Instructions for the task - Reproduce word for word, from the entries below, the line with "(439, 138) = (123, 341): brown", the line with "camera: 45 degrees left, 5 degrees up", and every line between them, and nothing more.

(Stored dataset items)
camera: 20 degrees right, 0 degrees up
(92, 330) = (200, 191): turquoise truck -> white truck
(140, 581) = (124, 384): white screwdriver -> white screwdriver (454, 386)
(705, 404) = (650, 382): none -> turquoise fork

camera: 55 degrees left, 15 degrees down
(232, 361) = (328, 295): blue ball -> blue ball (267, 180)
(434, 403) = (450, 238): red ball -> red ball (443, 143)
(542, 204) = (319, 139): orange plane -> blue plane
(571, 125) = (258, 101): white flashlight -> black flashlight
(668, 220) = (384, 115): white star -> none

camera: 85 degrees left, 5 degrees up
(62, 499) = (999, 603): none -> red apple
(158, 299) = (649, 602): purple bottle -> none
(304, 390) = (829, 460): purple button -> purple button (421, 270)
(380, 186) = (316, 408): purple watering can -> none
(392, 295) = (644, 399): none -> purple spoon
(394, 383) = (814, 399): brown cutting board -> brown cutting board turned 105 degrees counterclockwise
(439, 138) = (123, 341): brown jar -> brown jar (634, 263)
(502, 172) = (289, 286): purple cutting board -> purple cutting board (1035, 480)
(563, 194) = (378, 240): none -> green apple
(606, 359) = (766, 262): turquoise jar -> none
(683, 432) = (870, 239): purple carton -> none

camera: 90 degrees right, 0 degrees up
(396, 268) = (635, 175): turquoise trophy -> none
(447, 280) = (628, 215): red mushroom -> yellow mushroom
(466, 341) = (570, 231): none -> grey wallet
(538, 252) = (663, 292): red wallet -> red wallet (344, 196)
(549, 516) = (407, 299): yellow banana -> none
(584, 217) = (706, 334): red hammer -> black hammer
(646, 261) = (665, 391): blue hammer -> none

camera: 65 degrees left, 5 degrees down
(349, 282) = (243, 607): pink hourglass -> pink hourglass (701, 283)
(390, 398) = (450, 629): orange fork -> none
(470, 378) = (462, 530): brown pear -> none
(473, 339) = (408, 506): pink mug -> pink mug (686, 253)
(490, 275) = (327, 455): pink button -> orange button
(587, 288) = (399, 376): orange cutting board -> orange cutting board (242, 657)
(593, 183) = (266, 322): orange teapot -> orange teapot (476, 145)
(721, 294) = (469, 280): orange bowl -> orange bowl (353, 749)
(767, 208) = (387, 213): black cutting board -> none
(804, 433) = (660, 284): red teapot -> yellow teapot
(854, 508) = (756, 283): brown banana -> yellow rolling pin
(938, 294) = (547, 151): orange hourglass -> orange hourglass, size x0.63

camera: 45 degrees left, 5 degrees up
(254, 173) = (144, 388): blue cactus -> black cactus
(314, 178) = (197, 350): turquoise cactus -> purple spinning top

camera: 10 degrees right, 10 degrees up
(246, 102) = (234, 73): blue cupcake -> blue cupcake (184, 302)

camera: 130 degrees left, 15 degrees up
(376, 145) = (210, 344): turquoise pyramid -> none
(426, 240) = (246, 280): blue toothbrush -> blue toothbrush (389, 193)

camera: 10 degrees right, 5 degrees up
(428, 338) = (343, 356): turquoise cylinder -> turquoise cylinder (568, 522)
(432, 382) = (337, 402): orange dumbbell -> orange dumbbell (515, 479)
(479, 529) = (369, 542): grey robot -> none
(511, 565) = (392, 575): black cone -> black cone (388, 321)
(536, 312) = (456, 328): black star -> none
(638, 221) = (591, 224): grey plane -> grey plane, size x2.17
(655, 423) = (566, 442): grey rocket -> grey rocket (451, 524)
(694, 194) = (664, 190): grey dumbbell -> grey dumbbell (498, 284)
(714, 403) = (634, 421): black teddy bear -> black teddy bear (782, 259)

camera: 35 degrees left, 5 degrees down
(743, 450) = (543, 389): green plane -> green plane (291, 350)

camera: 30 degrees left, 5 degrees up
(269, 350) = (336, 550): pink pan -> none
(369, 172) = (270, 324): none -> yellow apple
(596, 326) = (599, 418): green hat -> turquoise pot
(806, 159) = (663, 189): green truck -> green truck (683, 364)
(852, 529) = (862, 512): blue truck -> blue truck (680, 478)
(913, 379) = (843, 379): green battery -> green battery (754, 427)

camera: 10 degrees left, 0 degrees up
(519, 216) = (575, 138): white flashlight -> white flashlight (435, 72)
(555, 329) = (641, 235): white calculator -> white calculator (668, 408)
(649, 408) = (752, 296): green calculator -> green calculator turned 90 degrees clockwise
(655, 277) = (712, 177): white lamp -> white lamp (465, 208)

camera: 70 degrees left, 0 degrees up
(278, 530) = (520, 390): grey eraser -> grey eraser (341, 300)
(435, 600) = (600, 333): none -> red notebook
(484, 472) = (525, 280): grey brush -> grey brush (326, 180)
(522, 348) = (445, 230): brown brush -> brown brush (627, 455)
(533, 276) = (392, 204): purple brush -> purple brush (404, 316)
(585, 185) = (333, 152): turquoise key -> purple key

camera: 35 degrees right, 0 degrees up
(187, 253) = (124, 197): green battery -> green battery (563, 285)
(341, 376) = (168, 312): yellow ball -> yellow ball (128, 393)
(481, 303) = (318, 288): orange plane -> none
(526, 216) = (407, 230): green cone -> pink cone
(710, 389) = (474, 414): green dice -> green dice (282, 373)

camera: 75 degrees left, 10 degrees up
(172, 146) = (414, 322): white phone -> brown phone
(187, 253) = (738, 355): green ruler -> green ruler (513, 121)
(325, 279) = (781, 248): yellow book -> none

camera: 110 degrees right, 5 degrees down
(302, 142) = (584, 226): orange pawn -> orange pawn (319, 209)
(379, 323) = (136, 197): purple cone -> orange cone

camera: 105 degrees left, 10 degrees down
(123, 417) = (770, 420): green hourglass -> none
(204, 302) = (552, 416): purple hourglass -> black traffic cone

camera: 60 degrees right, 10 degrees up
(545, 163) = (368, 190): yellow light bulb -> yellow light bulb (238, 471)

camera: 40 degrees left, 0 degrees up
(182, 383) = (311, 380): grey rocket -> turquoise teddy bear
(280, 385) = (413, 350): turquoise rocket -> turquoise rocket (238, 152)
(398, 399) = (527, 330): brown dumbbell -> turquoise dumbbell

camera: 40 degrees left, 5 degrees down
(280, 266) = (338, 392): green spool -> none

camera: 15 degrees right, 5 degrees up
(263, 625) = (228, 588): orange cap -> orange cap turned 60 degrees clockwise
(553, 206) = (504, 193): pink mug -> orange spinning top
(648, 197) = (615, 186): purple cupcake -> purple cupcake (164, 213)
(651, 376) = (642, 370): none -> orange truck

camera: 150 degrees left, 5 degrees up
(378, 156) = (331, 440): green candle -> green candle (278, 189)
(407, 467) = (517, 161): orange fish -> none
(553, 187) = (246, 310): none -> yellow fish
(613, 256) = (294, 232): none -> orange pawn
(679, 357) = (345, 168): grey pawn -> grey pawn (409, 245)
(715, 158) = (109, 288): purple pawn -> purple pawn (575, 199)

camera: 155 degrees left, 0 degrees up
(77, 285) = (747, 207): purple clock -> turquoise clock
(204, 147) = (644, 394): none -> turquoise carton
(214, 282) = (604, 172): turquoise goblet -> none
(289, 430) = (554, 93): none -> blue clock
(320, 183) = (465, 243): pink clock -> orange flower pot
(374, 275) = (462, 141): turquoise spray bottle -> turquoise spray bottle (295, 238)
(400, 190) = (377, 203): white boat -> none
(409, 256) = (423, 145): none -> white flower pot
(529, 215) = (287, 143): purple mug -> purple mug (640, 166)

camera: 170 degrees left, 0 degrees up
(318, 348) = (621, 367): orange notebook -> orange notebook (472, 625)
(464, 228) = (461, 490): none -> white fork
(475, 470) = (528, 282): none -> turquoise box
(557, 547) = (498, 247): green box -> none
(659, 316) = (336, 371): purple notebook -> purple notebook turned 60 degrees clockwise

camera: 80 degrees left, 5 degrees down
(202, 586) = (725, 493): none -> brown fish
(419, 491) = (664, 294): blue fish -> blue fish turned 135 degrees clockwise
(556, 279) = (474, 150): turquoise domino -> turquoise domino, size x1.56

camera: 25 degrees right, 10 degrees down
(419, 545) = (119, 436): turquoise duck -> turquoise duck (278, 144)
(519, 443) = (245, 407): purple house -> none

Output for this exercise -
(439, 138) = (123, 341): brown jar -> brown jar (634, 263)
(502, 172) = (289, 286): purple cutting board -> purple cutting board (1035, 480)
(563, 194) = (378, 240): none -> green apple
(606, 359) = (766, 262): turquoise jar -> none
(683, 432) = (870, 239): purple carton -> none

camera: 90 degrees right, 0 degrees up
(396, 268) = (635, 175): turquoise trophy -> none
(447, 280) = (628, 215): red mushroom -> yellow mushroom
(466, 341) = (570, 231): none -> grey wallet
(538, 252) = (663, 292): red wallet -> red wallet (344, 196)
(549, 516) = (407, 299): yellow banana -> none
(584, 217) = (706, 334): red hammer -> black hammer
(646, 261) = (665, 391): blue hammer -> none

camera: 65 degrees left, 5 degrees down
(349, 282) = (243, 607): pink hourglass -> pink hourglass (701, 283)
(390, 398) = (450, 629): orange fork -> none
(470, 378) = (462, 530): brown pear -> none
(473, 339) = (408, 506): pink mug -> pink mug (686, 253)
(490, 275) = (327, 455): pink button -> orange button
(587, 288) = (399, 376): orange cutting board -> orange cutting board (242, 657)
(593, 183) = (266, 322): orange teapot -> orange teapot (476, 145)
(721, 294) = (469, 280): orange bowl -> orange bowl (353, 749)
(767, 208) = (387, 213): black cutting board -> none
(804, 433) = (660, 284): red teapot -> yellow teapot
(854, 508) = (756, 283): brown banana -> yellow rolling pin
(938, 294) = (547, 151): orange hourglass -> orange hourglass, size x0.63

camera: 45 degrees left, 5 degrees up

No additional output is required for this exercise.